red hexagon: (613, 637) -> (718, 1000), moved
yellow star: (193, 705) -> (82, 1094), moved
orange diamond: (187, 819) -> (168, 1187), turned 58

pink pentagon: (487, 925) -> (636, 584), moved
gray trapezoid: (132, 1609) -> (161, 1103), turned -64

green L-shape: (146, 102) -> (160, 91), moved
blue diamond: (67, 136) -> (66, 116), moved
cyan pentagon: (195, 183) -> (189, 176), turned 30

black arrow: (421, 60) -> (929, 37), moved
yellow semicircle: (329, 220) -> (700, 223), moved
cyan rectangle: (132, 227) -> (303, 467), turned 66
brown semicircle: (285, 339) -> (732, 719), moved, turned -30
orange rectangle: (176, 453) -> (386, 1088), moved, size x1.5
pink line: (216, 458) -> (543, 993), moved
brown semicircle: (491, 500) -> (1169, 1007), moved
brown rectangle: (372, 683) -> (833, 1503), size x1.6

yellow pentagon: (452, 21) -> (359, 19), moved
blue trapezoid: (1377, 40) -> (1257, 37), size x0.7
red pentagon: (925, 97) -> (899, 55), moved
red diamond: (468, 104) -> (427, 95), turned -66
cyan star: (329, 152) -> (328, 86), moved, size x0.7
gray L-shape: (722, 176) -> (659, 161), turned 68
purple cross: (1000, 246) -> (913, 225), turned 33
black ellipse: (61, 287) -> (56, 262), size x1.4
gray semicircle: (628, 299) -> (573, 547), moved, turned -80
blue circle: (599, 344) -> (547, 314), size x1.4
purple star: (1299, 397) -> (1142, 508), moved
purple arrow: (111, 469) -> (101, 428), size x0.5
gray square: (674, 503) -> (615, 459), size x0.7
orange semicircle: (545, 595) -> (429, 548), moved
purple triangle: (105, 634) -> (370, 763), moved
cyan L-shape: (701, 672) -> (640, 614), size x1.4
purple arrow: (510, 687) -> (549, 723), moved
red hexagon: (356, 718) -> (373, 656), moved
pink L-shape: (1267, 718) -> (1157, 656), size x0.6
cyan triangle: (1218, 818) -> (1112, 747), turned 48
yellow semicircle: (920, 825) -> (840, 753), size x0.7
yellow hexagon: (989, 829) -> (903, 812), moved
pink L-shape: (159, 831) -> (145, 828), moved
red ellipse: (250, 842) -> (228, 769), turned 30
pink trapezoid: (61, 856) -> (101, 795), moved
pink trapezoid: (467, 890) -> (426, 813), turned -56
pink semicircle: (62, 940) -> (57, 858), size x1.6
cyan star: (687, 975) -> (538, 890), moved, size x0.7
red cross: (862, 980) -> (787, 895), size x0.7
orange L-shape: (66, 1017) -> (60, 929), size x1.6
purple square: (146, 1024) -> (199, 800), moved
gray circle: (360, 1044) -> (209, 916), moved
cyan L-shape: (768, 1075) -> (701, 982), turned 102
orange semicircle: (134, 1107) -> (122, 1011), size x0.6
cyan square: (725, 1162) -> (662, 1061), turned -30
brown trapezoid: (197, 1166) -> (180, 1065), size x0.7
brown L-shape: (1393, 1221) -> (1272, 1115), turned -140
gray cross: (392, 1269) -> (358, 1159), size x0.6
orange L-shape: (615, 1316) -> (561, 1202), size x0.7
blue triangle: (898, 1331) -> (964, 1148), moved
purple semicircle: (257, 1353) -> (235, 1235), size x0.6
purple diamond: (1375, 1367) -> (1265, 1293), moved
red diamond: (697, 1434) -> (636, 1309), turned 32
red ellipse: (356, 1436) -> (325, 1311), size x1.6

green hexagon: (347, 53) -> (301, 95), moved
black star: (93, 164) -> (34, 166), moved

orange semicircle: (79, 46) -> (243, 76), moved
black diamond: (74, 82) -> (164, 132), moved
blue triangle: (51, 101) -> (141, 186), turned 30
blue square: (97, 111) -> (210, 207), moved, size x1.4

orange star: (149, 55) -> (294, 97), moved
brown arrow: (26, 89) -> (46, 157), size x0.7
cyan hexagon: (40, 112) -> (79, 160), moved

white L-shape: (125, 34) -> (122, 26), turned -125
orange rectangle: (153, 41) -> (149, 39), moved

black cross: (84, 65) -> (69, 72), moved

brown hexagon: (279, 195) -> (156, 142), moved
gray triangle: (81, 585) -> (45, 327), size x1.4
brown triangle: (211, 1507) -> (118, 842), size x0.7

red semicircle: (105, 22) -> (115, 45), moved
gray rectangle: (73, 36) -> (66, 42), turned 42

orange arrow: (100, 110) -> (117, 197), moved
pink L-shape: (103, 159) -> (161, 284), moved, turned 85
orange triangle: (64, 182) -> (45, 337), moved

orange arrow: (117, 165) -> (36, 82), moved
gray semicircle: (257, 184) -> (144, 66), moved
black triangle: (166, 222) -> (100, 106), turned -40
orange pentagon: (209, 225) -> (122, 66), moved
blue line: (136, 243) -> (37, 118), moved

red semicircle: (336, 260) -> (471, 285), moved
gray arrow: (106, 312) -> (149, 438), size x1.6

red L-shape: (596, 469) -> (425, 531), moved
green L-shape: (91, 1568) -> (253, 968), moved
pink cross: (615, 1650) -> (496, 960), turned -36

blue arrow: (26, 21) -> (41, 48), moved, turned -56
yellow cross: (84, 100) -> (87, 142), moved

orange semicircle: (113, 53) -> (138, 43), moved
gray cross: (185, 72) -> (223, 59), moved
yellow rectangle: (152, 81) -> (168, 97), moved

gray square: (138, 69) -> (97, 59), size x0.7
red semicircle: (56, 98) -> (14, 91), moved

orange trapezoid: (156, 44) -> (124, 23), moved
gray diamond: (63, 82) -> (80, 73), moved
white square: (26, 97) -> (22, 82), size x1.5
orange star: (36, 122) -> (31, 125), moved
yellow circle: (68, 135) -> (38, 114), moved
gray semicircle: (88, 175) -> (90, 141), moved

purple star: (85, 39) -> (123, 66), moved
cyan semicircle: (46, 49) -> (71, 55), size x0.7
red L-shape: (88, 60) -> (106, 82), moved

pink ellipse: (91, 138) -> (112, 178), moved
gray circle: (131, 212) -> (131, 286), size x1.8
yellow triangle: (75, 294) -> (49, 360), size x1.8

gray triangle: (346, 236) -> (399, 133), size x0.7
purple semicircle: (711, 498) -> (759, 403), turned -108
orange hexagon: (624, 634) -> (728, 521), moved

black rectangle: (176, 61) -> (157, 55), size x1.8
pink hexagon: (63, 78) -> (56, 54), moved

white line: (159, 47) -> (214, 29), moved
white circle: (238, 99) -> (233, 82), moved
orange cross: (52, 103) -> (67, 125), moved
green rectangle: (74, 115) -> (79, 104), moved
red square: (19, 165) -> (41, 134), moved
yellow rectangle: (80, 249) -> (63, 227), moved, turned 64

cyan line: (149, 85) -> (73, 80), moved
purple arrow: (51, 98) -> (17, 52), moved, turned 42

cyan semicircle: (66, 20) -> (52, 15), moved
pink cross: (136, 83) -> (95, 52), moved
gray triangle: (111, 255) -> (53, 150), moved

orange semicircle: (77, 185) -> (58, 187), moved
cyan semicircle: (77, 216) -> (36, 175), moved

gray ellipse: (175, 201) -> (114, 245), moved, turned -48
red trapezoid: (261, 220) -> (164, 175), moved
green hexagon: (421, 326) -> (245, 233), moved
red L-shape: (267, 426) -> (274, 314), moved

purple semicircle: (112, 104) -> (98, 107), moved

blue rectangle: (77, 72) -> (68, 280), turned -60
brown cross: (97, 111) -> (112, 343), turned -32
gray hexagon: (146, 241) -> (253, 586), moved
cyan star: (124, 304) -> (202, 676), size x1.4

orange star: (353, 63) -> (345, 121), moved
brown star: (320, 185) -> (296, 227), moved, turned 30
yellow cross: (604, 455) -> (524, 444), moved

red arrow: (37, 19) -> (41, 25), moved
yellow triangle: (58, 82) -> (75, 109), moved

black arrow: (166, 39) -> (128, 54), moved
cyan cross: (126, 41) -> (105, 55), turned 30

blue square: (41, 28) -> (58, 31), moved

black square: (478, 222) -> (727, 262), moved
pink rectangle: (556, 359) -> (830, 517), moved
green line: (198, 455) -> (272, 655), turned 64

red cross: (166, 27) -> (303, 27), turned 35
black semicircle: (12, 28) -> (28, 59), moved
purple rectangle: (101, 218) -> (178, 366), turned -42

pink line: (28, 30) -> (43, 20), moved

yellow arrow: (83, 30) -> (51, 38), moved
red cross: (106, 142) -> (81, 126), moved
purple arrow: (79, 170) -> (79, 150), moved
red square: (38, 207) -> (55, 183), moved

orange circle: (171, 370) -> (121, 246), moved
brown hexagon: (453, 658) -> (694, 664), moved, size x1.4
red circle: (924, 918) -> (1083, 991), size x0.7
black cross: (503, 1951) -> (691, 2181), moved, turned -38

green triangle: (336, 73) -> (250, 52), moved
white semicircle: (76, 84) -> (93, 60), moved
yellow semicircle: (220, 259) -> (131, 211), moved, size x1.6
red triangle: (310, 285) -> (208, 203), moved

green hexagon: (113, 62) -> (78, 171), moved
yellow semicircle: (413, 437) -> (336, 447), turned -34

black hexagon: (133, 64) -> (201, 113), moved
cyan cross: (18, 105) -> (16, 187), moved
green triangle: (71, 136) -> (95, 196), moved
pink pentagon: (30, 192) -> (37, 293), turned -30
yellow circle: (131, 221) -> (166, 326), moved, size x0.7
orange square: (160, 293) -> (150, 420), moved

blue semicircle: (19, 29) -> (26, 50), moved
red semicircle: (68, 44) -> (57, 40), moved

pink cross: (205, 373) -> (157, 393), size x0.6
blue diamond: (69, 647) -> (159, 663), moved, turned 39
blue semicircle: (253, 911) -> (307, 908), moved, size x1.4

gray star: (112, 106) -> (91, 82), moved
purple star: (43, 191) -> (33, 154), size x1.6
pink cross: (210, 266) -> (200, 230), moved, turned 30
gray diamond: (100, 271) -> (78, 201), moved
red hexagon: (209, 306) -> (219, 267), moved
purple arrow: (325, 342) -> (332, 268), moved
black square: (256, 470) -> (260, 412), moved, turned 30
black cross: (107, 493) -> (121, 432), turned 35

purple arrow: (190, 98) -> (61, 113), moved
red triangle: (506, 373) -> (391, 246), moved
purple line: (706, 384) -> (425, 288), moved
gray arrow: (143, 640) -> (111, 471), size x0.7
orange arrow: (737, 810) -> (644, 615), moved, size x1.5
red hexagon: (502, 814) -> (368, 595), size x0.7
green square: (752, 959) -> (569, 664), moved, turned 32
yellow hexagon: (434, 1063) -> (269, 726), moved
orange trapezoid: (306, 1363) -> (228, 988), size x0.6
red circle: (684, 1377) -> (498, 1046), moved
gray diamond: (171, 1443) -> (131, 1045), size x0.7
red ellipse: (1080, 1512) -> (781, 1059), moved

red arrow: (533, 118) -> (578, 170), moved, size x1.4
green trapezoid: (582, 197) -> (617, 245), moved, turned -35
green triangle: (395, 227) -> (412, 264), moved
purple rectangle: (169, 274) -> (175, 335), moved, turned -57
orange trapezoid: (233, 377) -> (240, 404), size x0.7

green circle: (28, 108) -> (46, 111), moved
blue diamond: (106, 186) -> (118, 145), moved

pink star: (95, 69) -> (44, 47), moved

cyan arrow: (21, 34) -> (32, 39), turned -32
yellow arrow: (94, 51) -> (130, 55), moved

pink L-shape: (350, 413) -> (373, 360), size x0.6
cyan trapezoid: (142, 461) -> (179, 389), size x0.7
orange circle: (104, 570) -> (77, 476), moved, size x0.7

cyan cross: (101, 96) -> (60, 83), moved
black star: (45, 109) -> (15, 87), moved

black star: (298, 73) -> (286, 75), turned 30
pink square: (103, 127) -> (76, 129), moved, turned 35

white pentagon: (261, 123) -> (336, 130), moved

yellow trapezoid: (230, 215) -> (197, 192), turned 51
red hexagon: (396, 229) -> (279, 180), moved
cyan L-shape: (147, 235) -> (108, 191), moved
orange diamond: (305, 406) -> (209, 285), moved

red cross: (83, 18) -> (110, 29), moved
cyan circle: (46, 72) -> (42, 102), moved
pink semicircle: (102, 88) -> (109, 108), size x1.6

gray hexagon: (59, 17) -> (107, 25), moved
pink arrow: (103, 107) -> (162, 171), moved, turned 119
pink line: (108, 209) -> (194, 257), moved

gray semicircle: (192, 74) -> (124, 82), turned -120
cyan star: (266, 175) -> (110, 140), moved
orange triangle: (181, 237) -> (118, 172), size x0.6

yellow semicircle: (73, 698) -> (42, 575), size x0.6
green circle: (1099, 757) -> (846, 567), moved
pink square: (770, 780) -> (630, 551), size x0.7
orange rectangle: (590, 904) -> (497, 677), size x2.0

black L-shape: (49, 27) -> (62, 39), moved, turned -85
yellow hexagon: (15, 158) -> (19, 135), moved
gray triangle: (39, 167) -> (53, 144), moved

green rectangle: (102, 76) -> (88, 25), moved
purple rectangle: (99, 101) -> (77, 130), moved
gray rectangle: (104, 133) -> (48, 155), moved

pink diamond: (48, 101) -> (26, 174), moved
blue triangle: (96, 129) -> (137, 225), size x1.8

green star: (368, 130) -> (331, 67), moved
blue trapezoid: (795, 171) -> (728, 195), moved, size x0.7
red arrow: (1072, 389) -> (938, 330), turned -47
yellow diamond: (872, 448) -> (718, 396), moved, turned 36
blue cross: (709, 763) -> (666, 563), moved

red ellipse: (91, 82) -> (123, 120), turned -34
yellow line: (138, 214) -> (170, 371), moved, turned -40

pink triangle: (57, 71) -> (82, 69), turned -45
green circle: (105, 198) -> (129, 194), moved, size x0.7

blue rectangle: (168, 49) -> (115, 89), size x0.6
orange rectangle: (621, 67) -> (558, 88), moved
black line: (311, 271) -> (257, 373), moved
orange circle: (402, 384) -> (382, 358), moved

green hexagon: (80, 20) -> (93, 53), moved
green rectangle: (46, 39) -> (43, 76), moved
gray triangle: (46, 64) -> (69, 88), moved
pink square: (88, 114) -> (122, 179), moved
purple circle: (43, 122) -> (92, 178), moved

※

■ WHAT IS REQUIRED: For every line in the data above that holds "white", return the line itself.

■ REPLY TO THE EXERCISE:
white L-shape: (125, 34) -> (122, 26), turned -125
white square: (26, 97) -> (22, 82), size x1.5
white line: (159, 47) -> (214, 29), moved
white circle: (238, 99) -> (233, 82), moved
white semicircle: (76, 84) -> (93, 60), moved
white pentagon: (261, 123) -> (336, 130), moved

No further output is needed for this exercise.